What is required:
Reproduce every entry exactly.

[Stored records]
━━━━━━━━━━━━━━━━━━━━━━━━━━━━━━
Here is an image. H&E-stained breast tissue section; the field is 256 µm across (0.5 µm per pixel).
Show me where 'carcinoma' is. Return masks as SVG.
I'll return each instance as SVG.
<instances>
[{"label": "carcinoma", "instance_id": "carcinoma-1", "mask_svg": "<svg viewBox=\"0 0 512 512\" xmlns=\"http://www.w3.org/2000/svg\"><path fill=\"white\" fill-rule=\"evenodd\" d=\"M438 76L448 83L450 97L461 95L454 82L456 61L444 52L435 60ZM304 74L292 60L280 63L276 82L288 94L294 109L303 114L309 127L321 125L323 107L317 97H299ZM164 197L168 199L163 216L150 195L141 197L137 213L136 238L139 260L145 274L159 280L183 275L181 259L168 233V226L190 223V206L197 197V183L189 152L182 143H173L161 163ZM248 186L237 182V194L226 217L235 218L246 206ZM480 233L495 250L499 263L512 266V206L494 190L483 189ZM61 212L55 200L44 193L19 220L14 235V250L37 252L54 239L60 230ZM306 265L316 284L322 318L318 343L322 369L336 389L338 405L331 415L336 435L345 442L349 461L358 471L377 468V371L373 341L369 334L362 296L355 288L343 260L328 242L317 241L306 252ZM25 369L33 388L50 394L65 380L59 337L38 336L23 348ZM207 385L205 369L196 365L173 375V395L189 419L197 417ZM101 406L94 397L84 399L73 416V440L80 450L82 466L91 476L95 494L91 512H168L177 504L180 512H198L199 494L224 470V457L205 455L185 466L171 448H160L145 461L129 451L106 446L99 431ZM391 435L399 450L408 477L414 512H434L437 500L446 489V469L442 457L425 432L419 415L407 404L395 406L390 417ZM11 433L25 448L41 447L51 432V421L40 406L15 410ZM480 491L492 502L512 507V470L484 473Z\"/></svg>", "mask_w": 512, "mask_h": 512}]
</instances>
━━━━━━━━━━━━━━━━━━━━━━━━━━━━━━
Right answer:
Here is an image. H&E-stained breast tissue section; the field is 256 µm across (0.5 µm per pixel).
Show me where 'carcinoma' is. Return masks as SVG.
I'll return each instance as SVG.
<instances>
[{"label": "carcinoma", "instance_id": "carcinoma-1", "mask_svg": "<svg viewBox=\"0 0 512 512\" xmlns=\"http://www.w3.org/2000/svg\"><path fill=\"white\" fill-rule=\"evenodd\" d=\"M438 76L448 83L450 97L461 95L454 82L456 61L444 52L435 60ZM304 74L292 60L280 63L276 82L288 94L294 109L303 114L309 127L321 125L323 107L317 97H299ZM164 197L168 199L163 216L150 195L141 197L137 213L136 238L139 260L145 274L159 280L183 275L181 259L168 233V226L190 223V206L197 197V183L189 152L182 143H173L161 163ZM248 186L237 182V194L226 217L235 218L246 206ZM480 233L495 250L499 263L512 266V206L494 190L483 189ZM61 212L55 200L44 193L19 220L14 235V250L37 252L54 239L60 230ZM306 265L316 284L322 318L318 343L322 369L336 389L338 405L331 415L336 435L345 442L349 461L358 471L377 468V371L373 341L369 334L362 296L355 288L343 260L328 242L317 241L306 252ZM25 369L33 388L50 394L65 380L59 337L38 336L23 348ZM207 385L205 369L196 365L173 375V395L189 419L197 417ZM101 406L94 397L84 399L73 416V440L80 450L82 466L91 476L95 494L91 512H168L177 504L180 512H198L199 494L224 470V457L205 455L185 466L171 448H160L145 461L129 451L106 446L99 431ZM391 435L399 450L408 477L414 512H434L437 500L446 489V469L442 457L425 432L419 415L407 404L395 406L390 417ZM11 433L25 448L41 447L51 432V421L40 406L15 410ZM480 491L492 502L512 507V470L484 473Z\"/></svg>", "mask_w": 512, "mask_h": 512}]
</instances>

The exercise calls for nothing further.